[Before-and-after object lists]
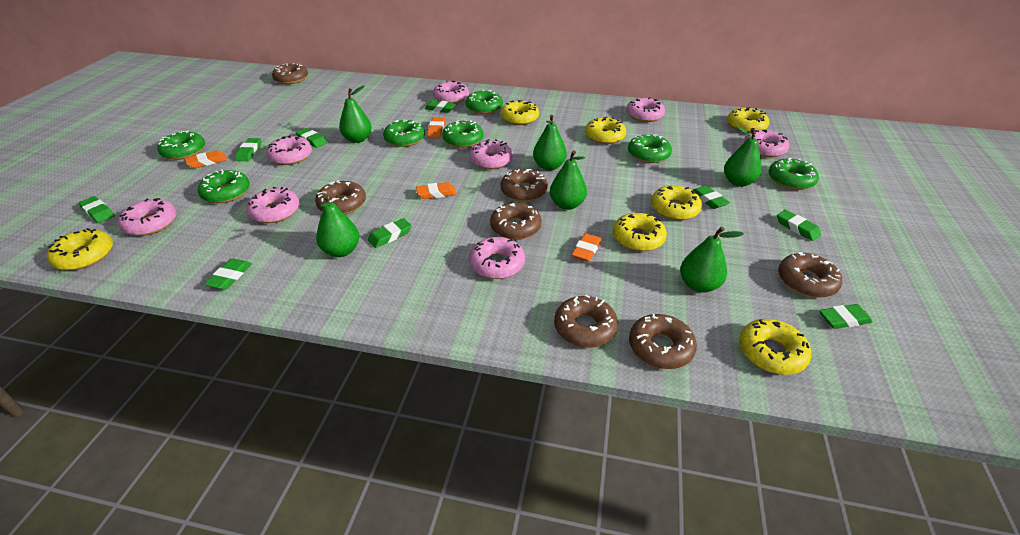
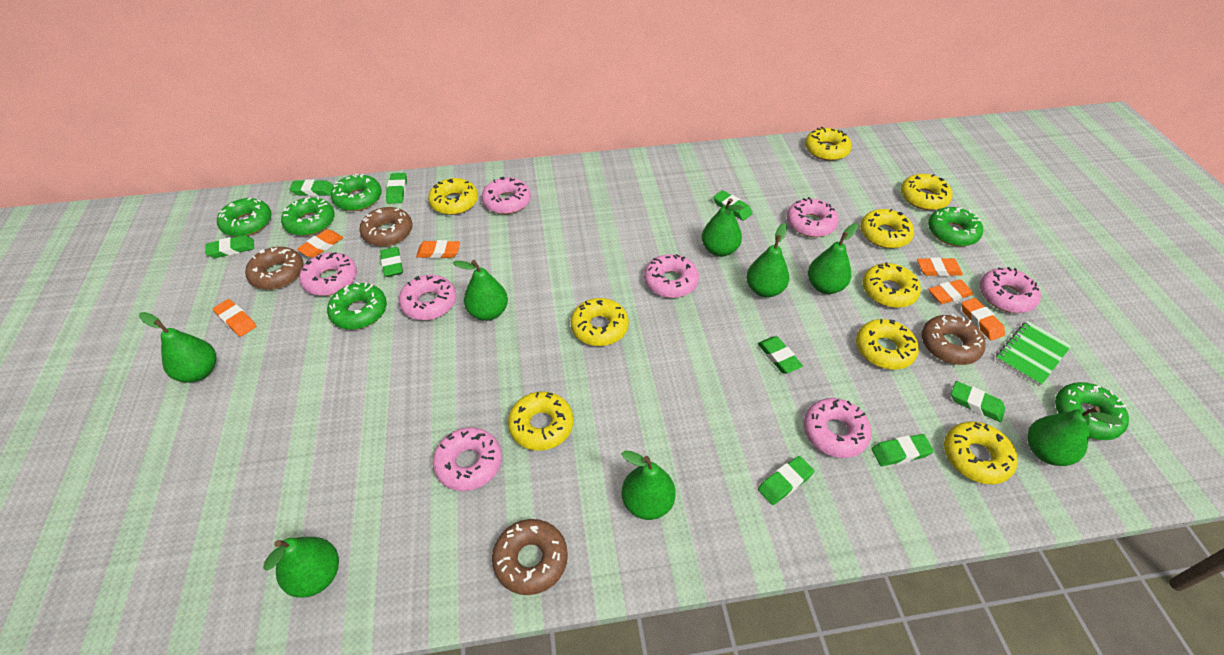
brown donut: 7 -> 4
green donut: 7 -> 6
green notebook: 0 -> 1
green pear: 6 -> 8
orange eraser: 4 -> 6
yellow donut: 7 -> 9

- What you need to do -
Please return all lines above in which the string "green" is found.

- Answer to the exercise -
green donut: 7 -> 6
green notebook: 0 -> 1
green pear: 6 -> 8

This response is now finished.